- [What you should do]:
Let your answer be the line containing "LED2 pin SIG: A2 -> 4" and every line below it to the end of the records, copied exactly.

- [Data in this exercise]:
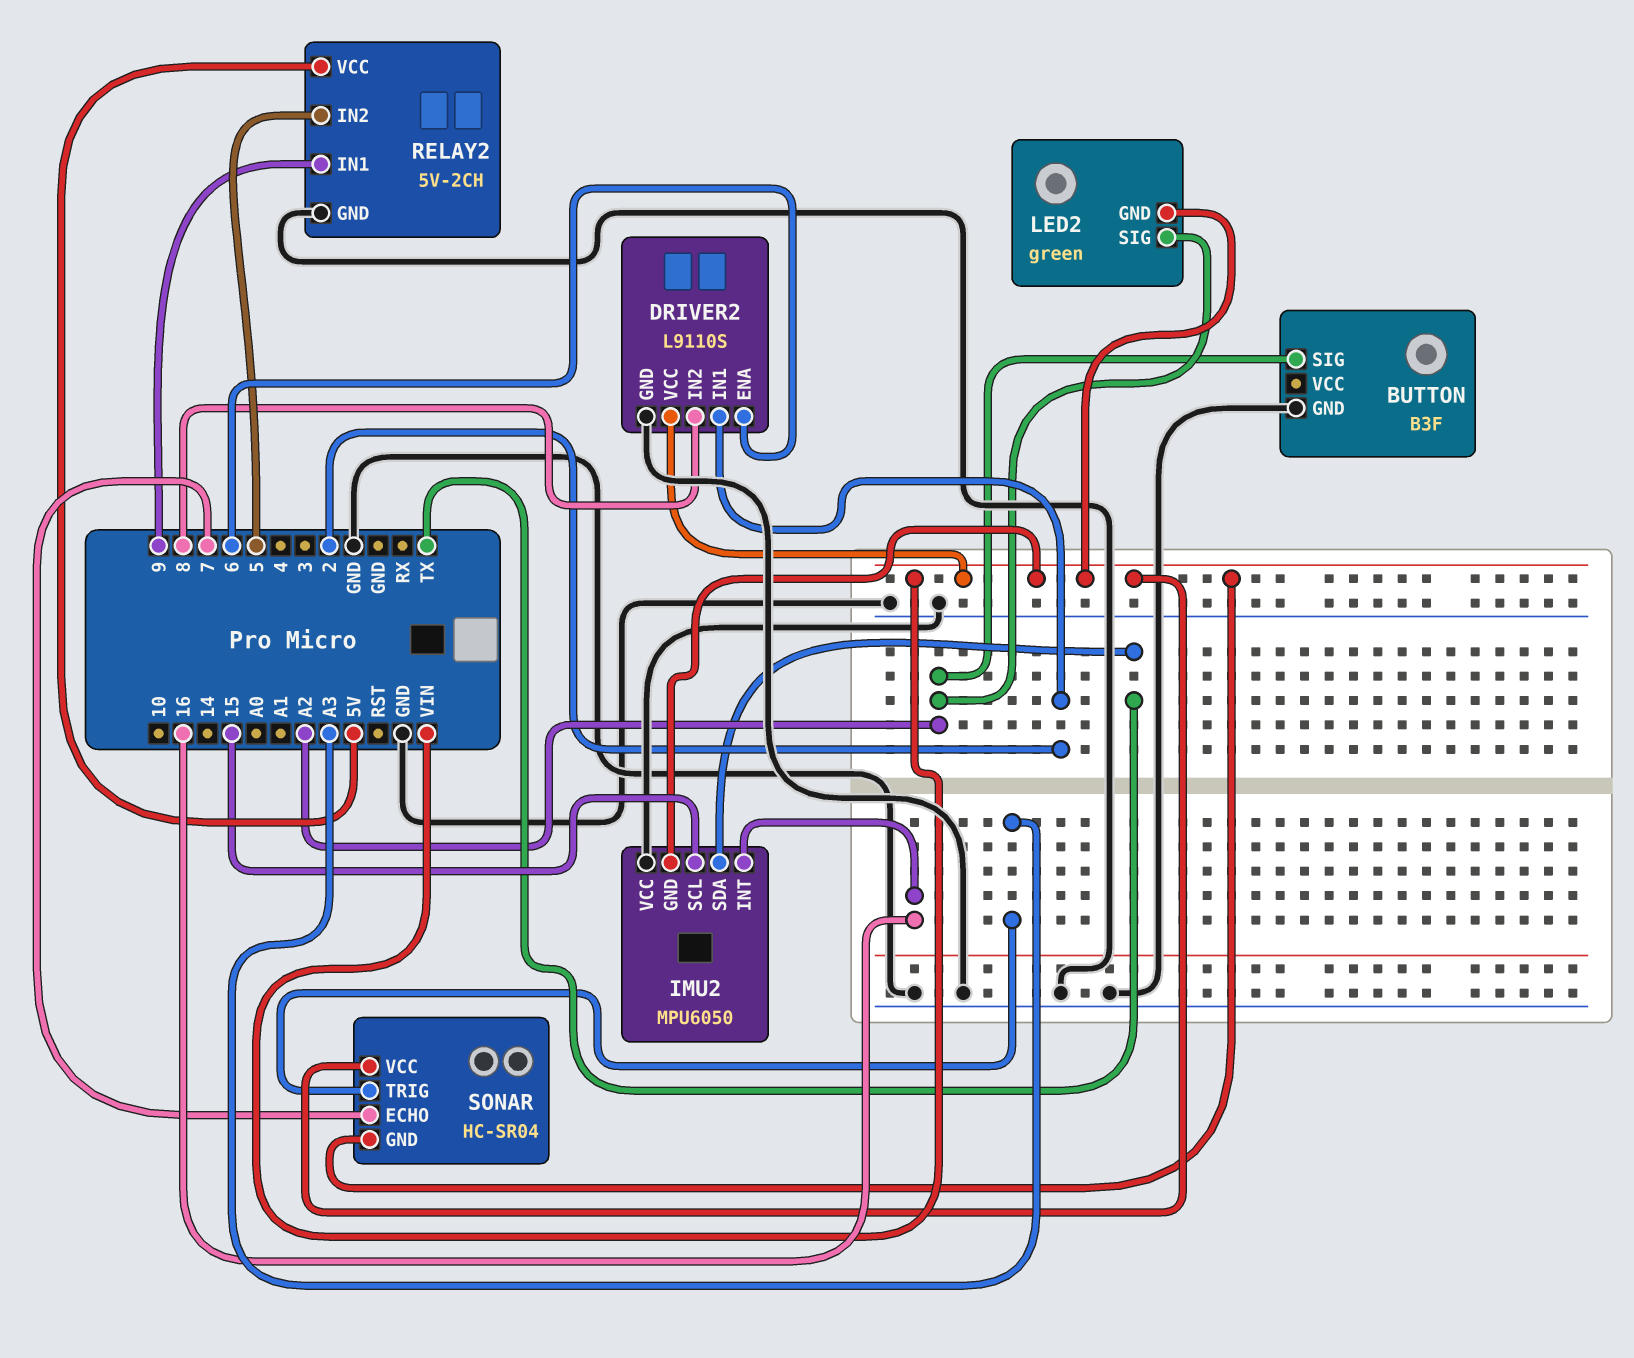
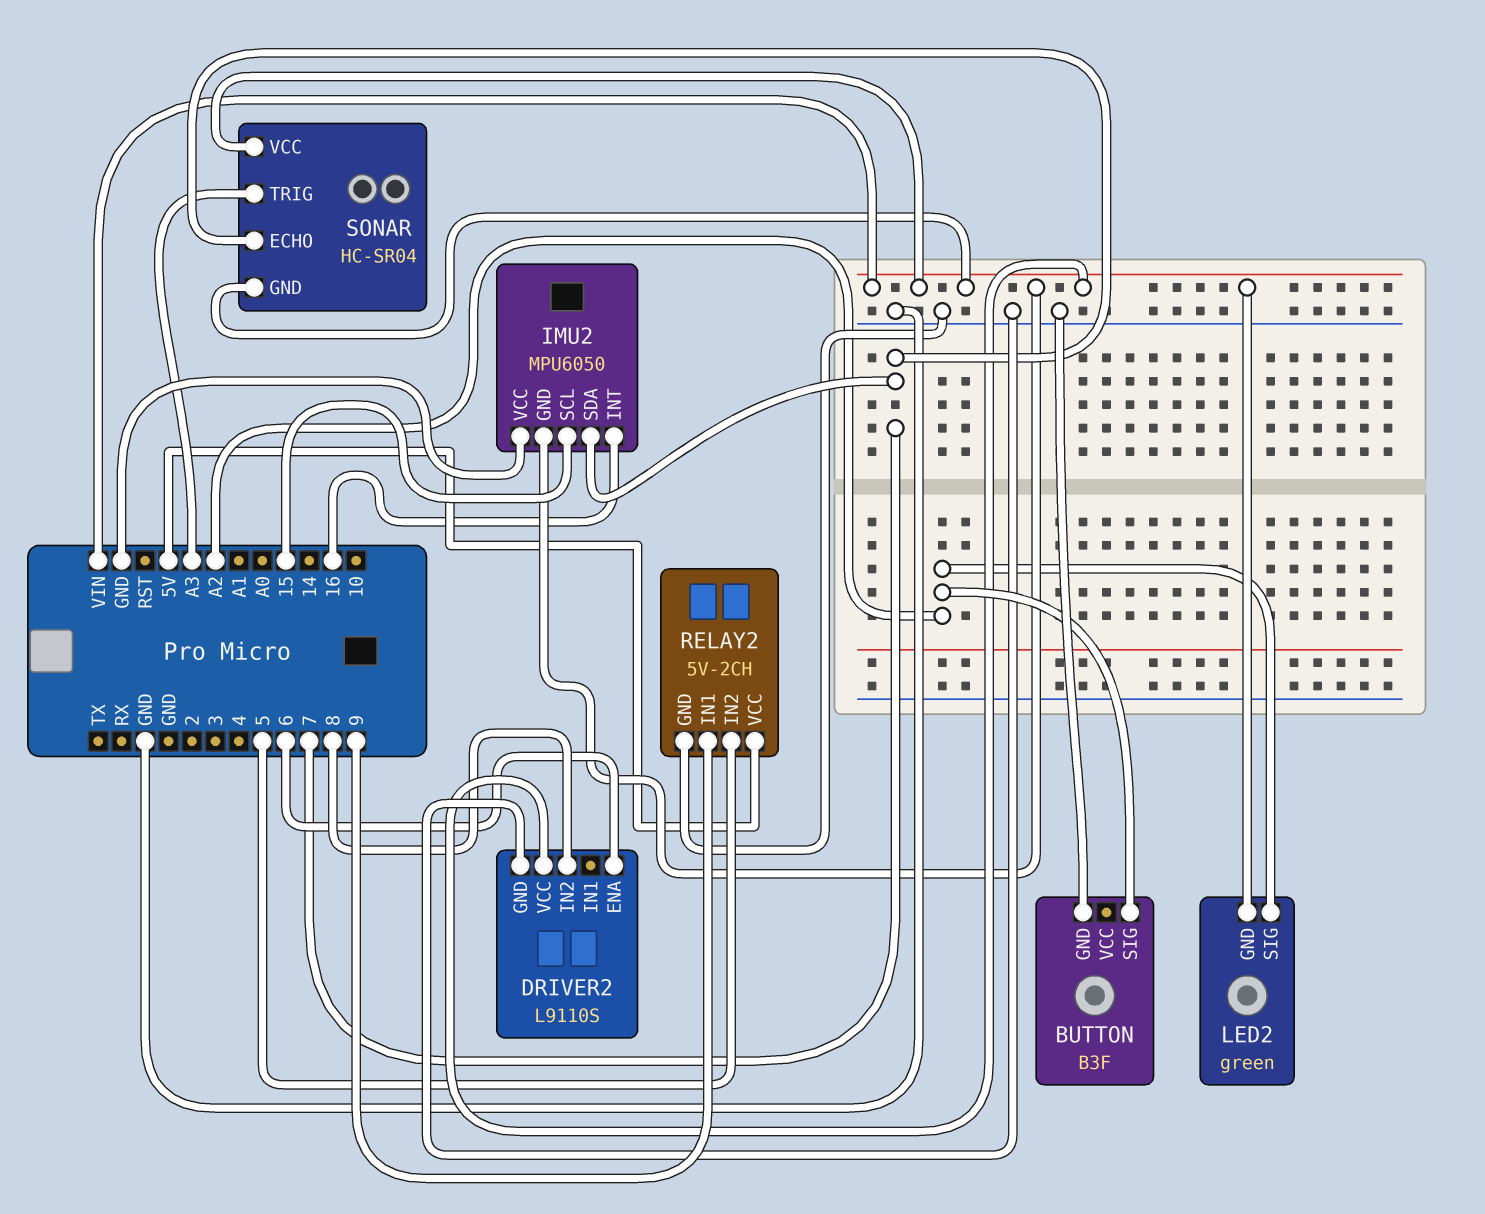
DRIVER2 pin IN1: 2 -> none
IMU2 pin SDA: TX -> 7

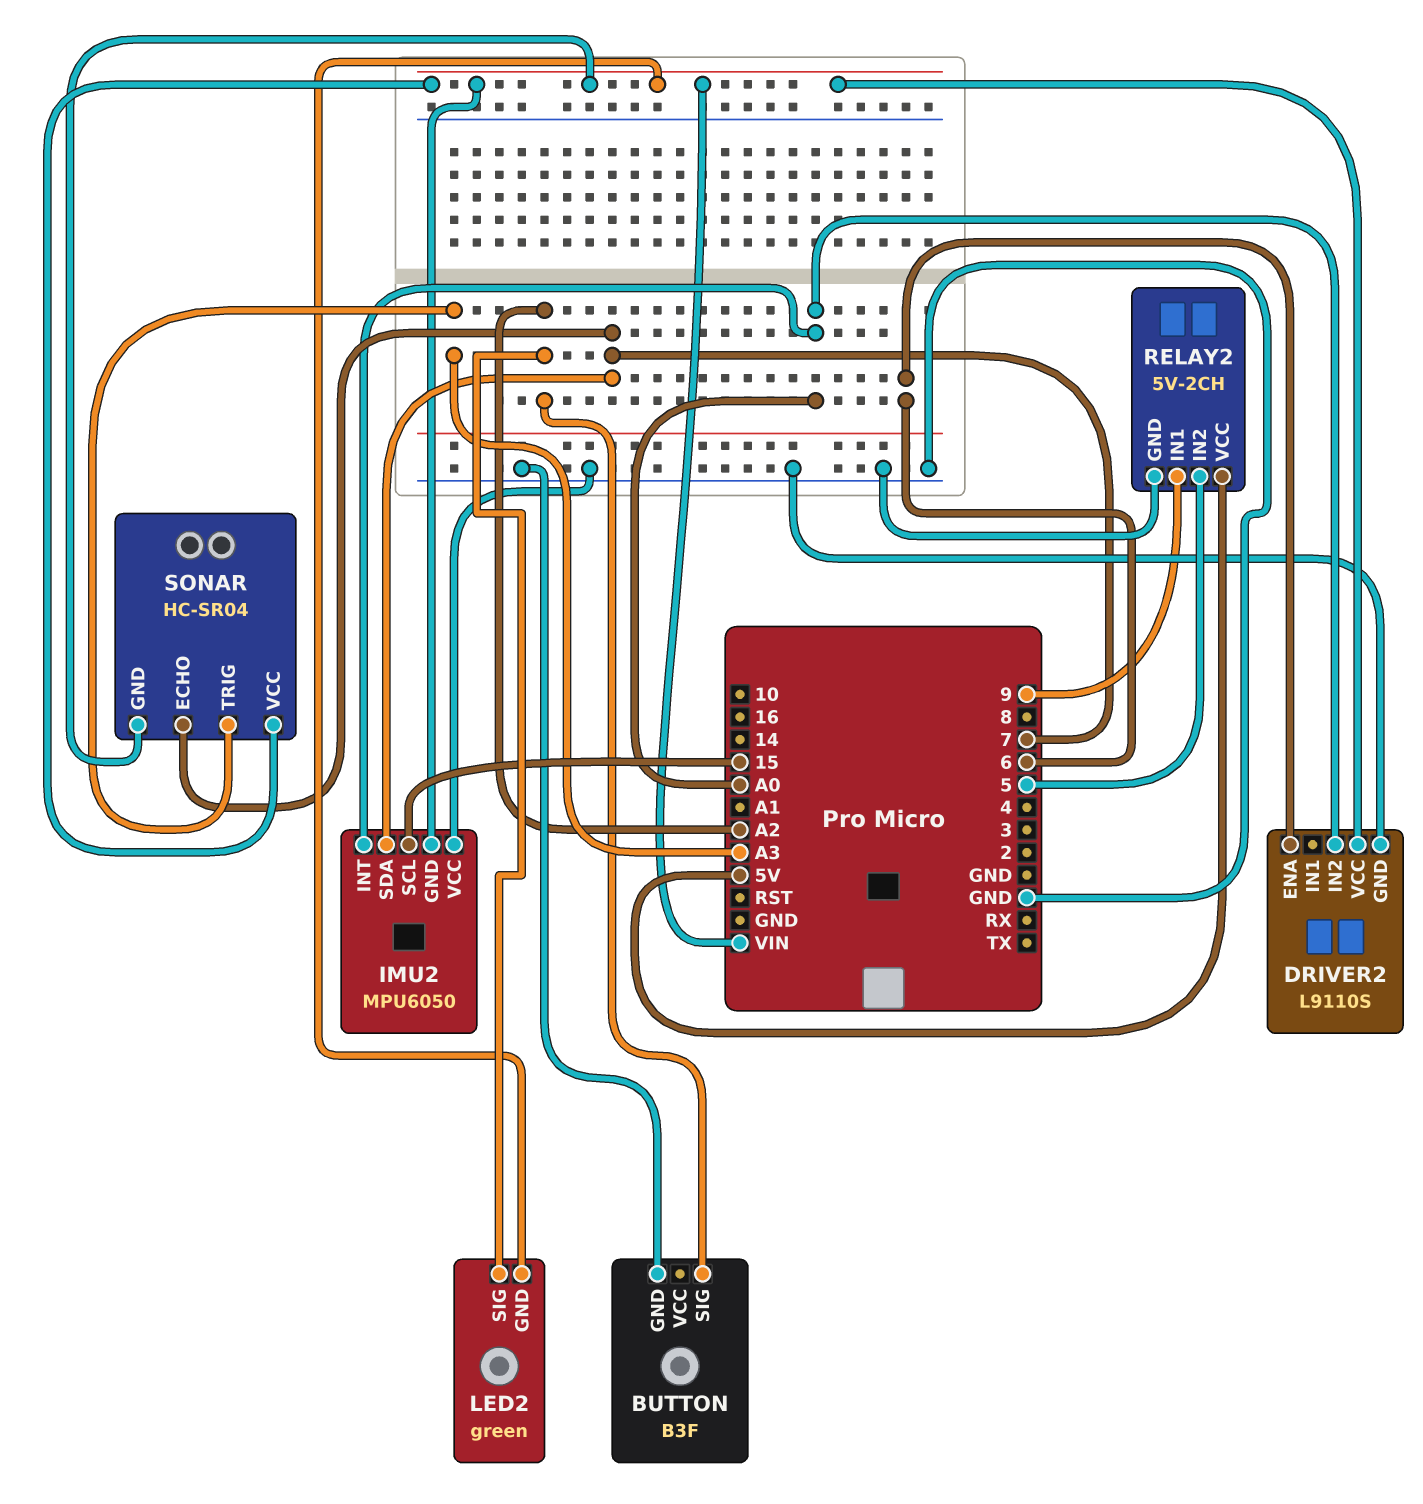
DRIVER2 pin IN2: 8 -> A0
IMU2 pin INT: 16 -> A0

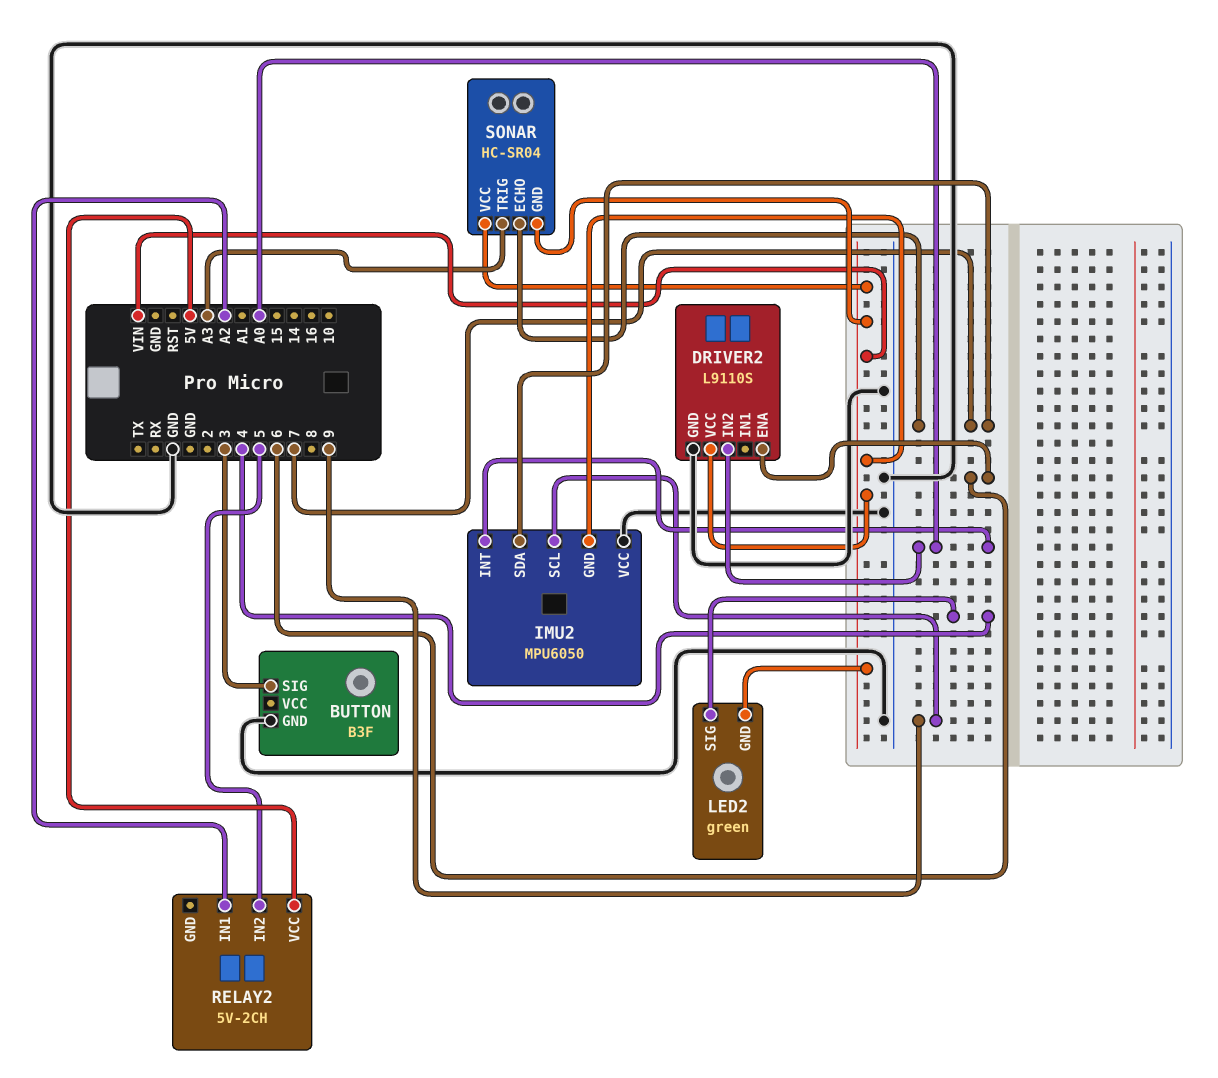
BUTTON pin SIG: A2 -> 3
IMU2 pin SCL: 15 -> 9
LED2 pin SIG: A2 -> 4
RELAY2 pin GND: GND -> none
RELAY2 pin IN1: 9 -> A2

- [Task result]:
LED2 pin SIG: A2 -> 4
RELAY2 pin GND: GND -> none
RELAY2 pin IN1: 9 -> A2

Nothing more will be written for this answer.